-- Opening Marker --

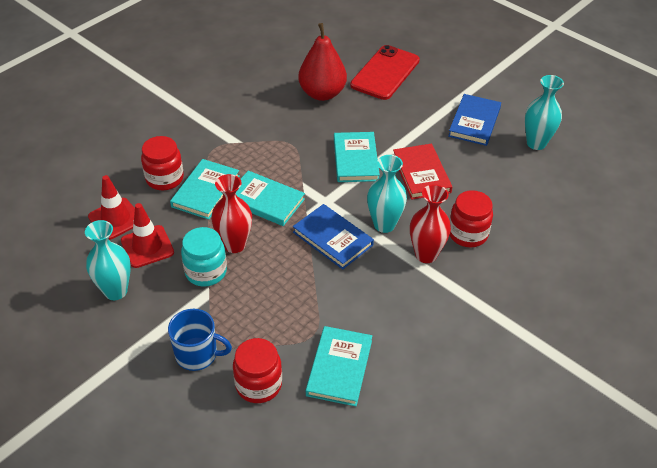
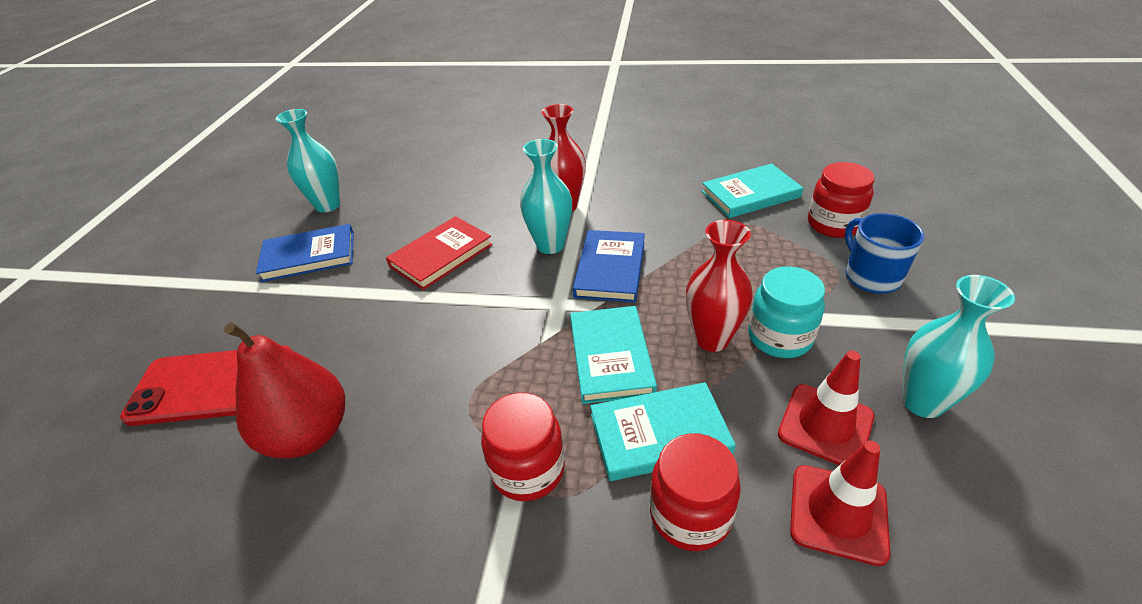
camera: 120 degrees left, 5 degrees down
turquoise book [334,132,380,182] -> none
red jar [450,190,493,247] -> red jar moved to [481,393,565,501]

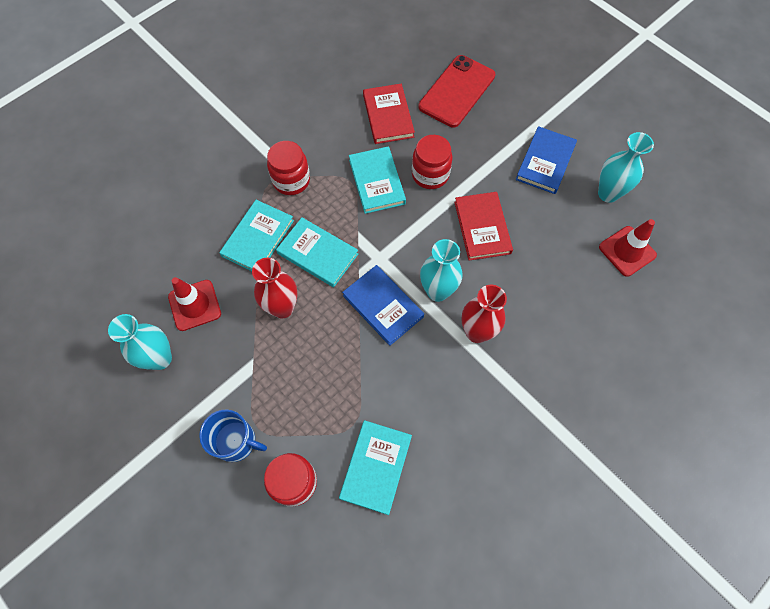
camera: 125 degrees right, 25 degrees up
red pear [224,323,345,459] -> red book [363,84,415,144]
red jar [650,433,741,551] -> red jar moved to [412,135,453,189]
turquoise jar [748,266,825,358] -> none
red traffic cone [790,441,890,566] -> red traffic cone moved to [599,219,657,277]
none -> turquoise book [349,146,406,214]

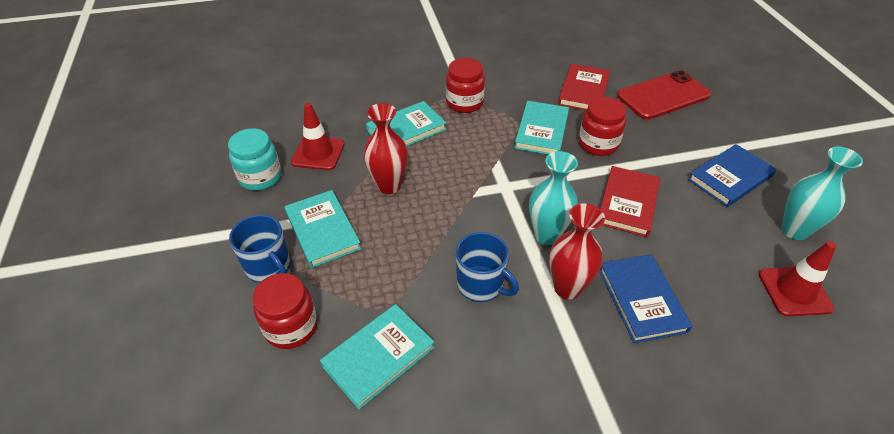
camera: 30 degrees right, 20 degrees down
turquoise vase [108,314,172,370] -> turquoise jar [228,128,281,191]
turquoise book [276,217,358,287] -> turquoise book moved to [285,190,361,268]
blue book [342,265,424,346] -> blue book moved to [599,254,692,343]
none -> blue mug [456,232,519,302]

-- Closing Marker --

### What you will do
Your answer must be the records above, word for word, with every picture left out.

### Result for this exercise
camera: 120 degrees left, 5 degrees down
turquoise book [334,132,380,182] -> none
red jar [450,190,493,247] -> red jar moved to [481,393,565,501]

camera: 125 degrees right, 25 degrees up
red pear [224,323,345,459] -> red book [363,84,415,144]
red jar [650,433,741,551] -> red jar moved to [412,135,453,189]
turquoise jar [748,266,825,358] -> none
red traffic cone [790,441,890,566] -> red traffic cone moved to [599,219,657,277]
none -> turquoise book [349,146,406,214]

camera: 30 degrees right, 20 degrees down
turquoise vase [108,314,172,370] -> turquoise jar [228,128,281,191]
turquoise book [276,217,358,287] -> turquoise book moved to [285,190,361,268]
blue book [342,265,424,346] -> blue book moved to [599,254,692,343]
none -> blue mug [456,232,519,302]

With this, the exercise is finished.